▸ **Exercise brief**
Please output exactly the part of the records below that opens with the line containing "cyan brick C18" and closes with the line containing "cyan plate D16:E16", both lines included, and nothing else.

▸ **Dataset excerpts**
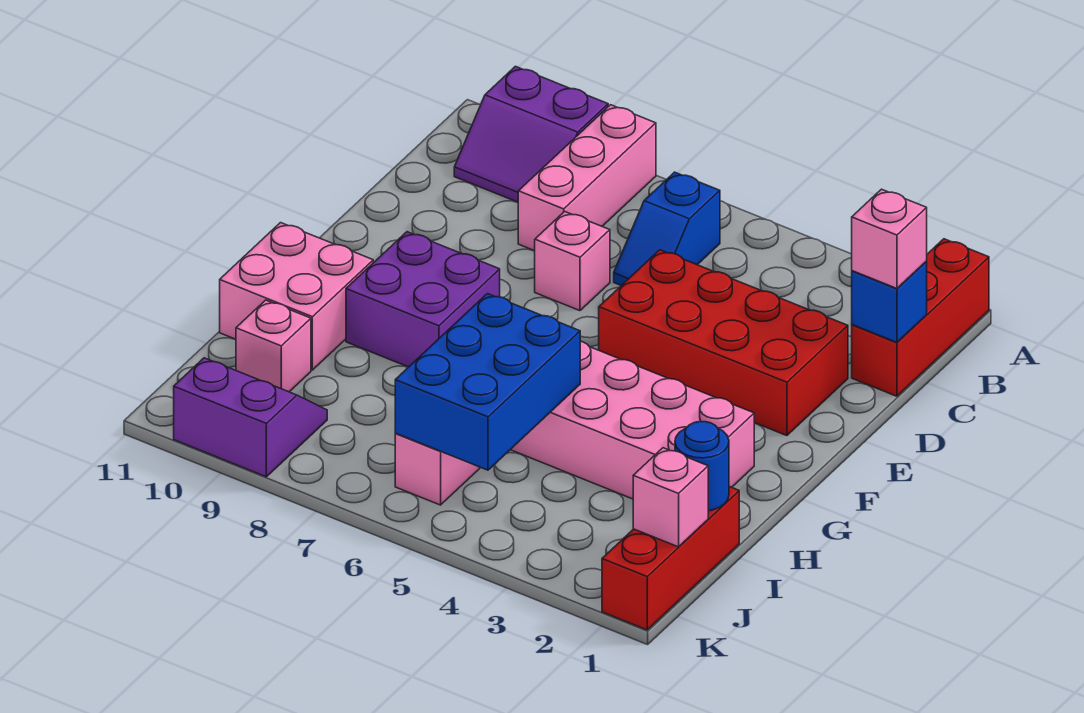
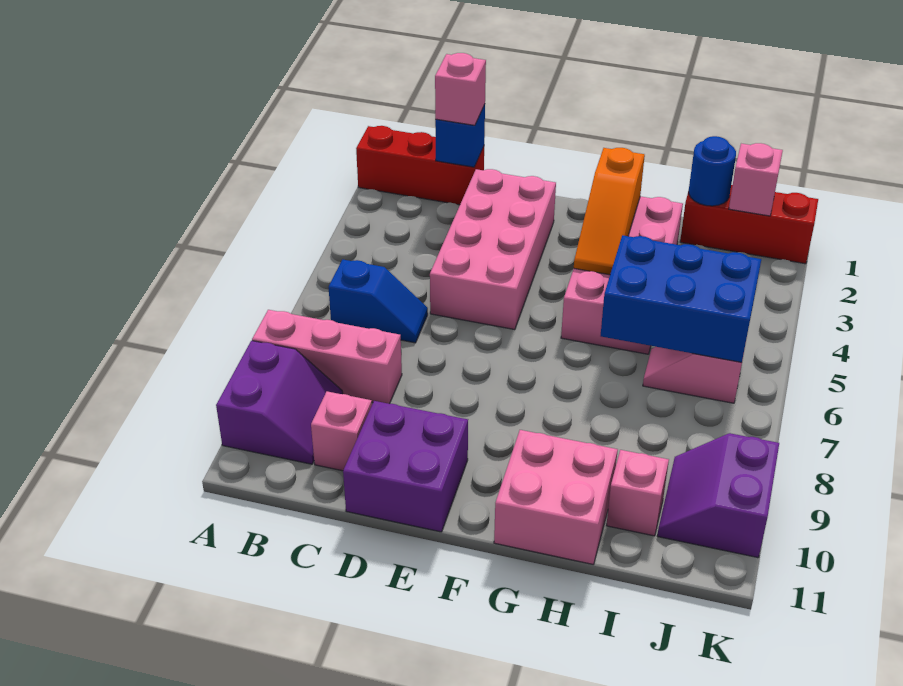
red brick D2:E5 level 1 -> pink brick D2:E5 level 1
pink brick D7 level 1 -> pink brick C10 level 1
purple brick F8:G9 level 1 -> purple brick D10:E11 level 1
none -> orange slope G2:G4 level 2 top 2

==

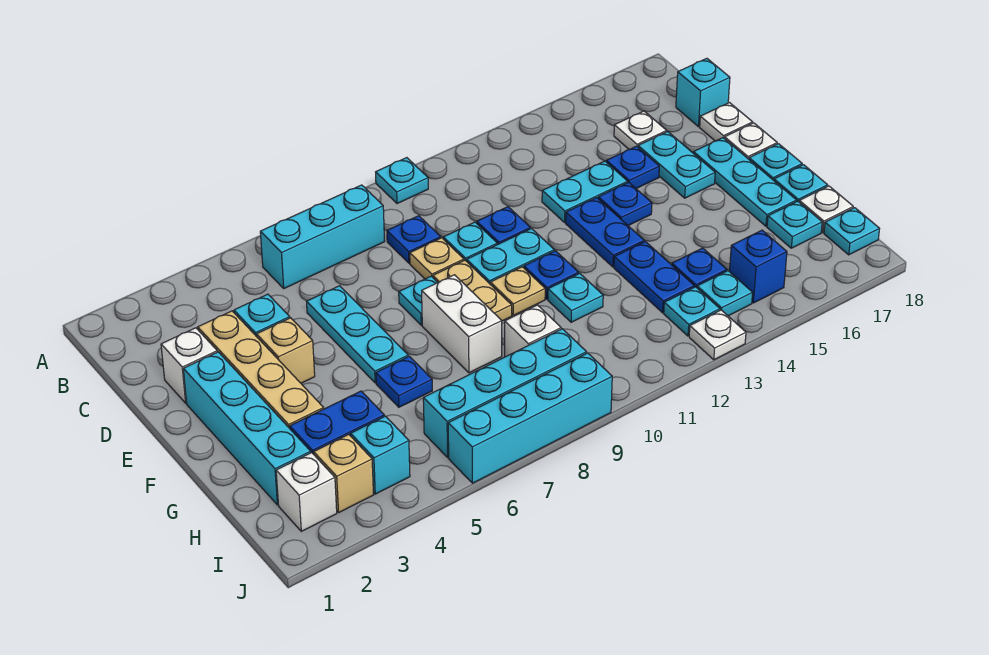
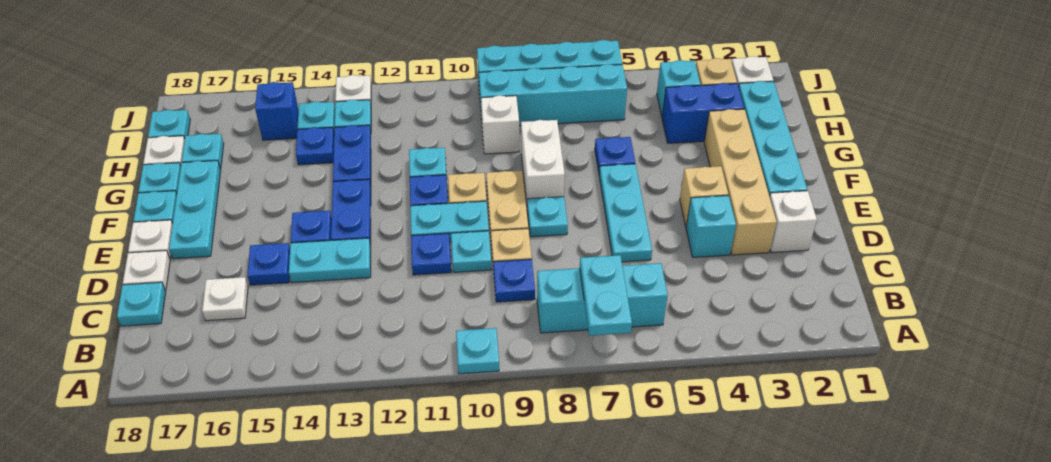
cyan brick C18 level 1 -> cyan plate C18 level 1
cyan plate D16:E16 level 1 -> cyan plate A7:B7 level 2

▸ **Result**
cyan brick C18 level 1 -> cyan plate C18 level 1
cyan plate D16:E16 level 1 -> cyan plate A7:B7 level 2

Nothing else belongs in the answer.